:: PROVIDED MATERIAL

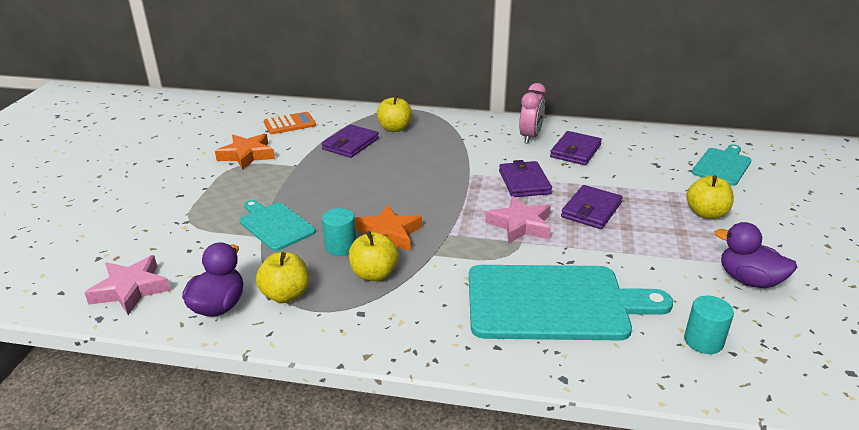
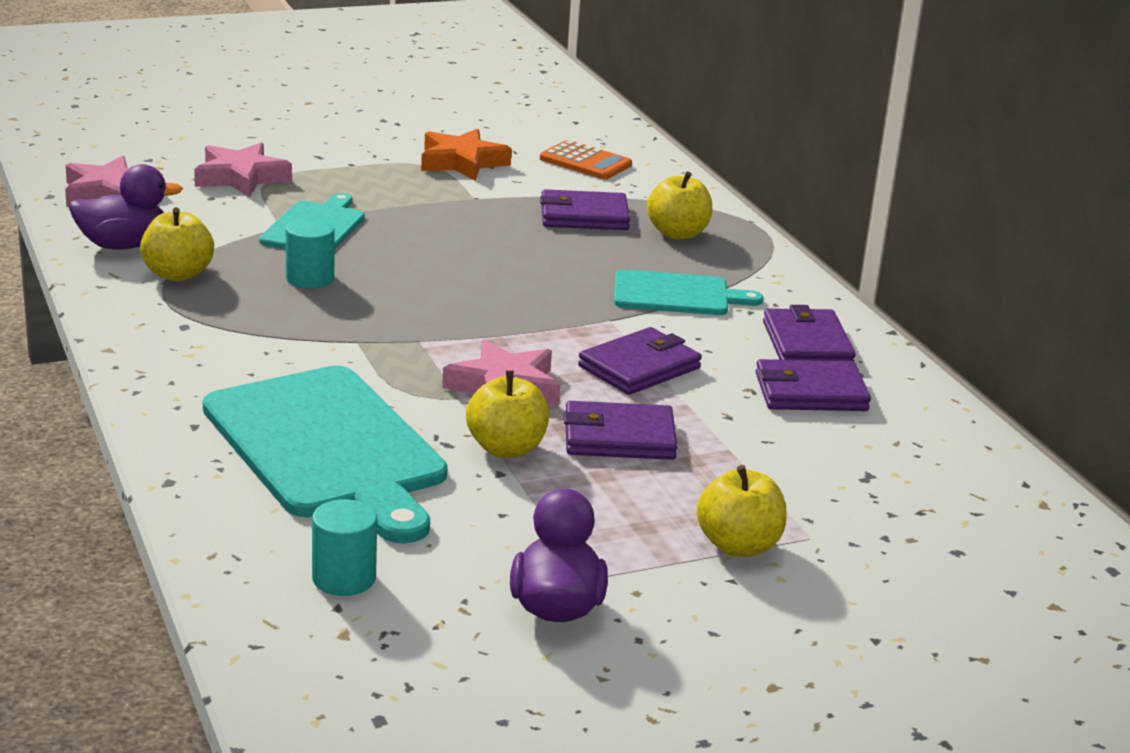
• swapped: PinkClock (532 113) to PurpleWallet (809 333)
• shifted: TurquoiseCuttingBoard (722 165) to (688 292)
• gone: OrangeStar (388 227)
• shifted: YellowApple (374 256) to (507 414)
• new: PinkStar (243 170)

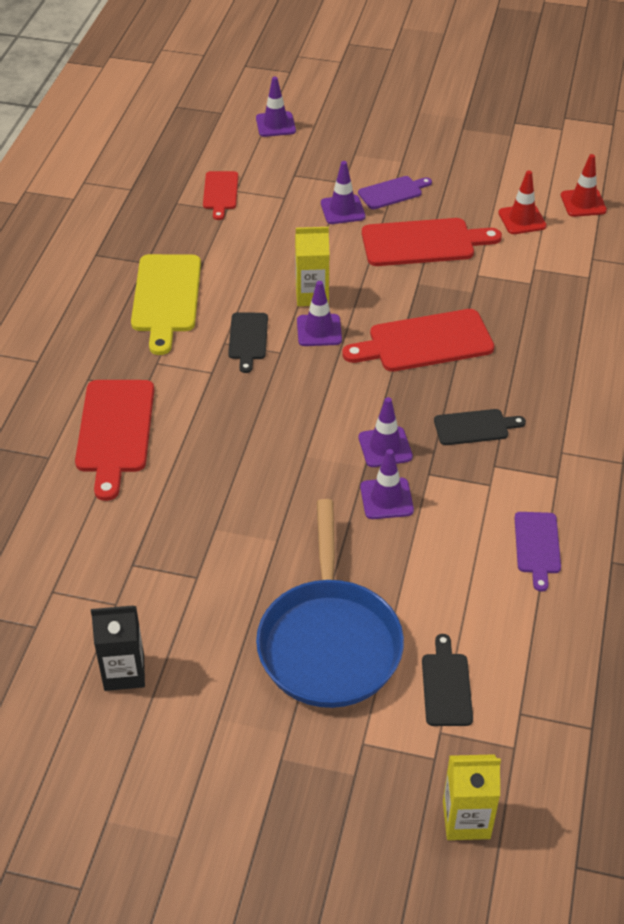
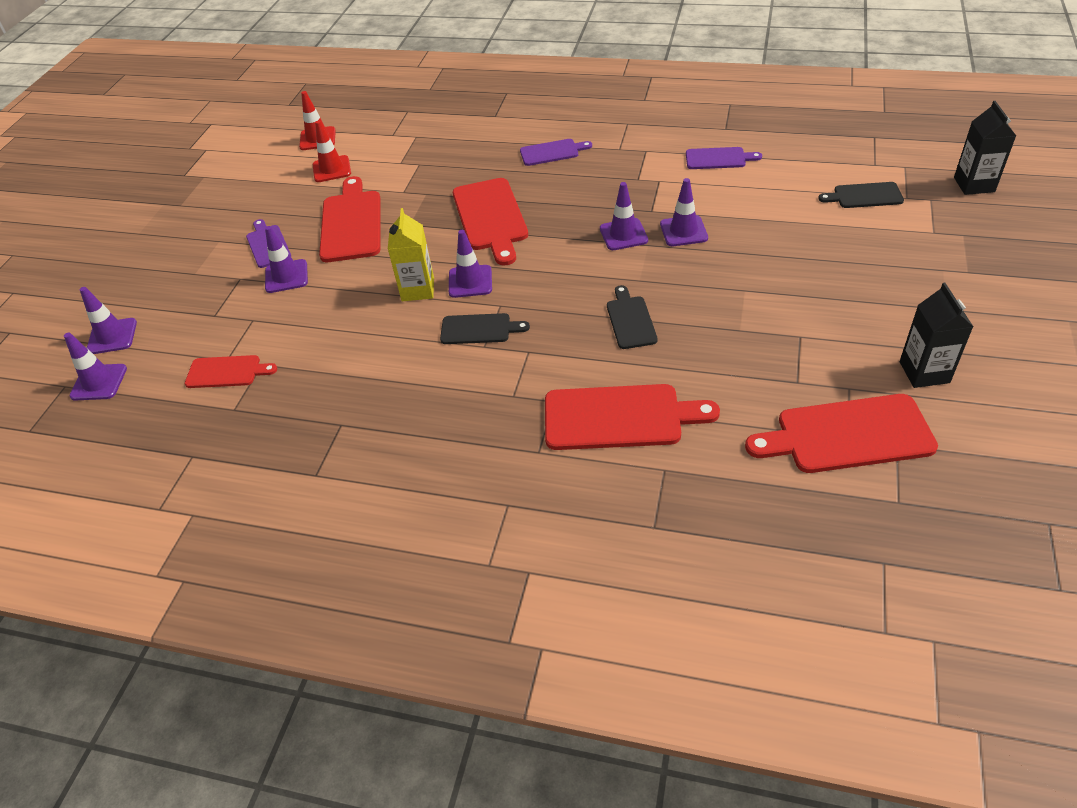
• gone: YellowCuttingBoard (166 304)
• shifted: BlackCuttingBoard (480 427) to (632 317)
• gone: BluePan (330 603)
• repainted: YellowCarton (472 797) to BlackCarton (985 148)
• new: PurpleCuttingBoard (556 152)
• new: PurpleTrafficCone (95 366)
• new: RedCuttingBoard (841 433)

::::

* EXERCISE OBJECTIVE *
Look above for the line with "OrangeStar (388 227)" and the line with "to (507 414)", and reproduce exactly those two lines plus every line between, nothing more.

* EXERCISE RESPONSE *
• gone: OrangeStar (388 227)
• shifted: YellowApple (374 256) to (507 414)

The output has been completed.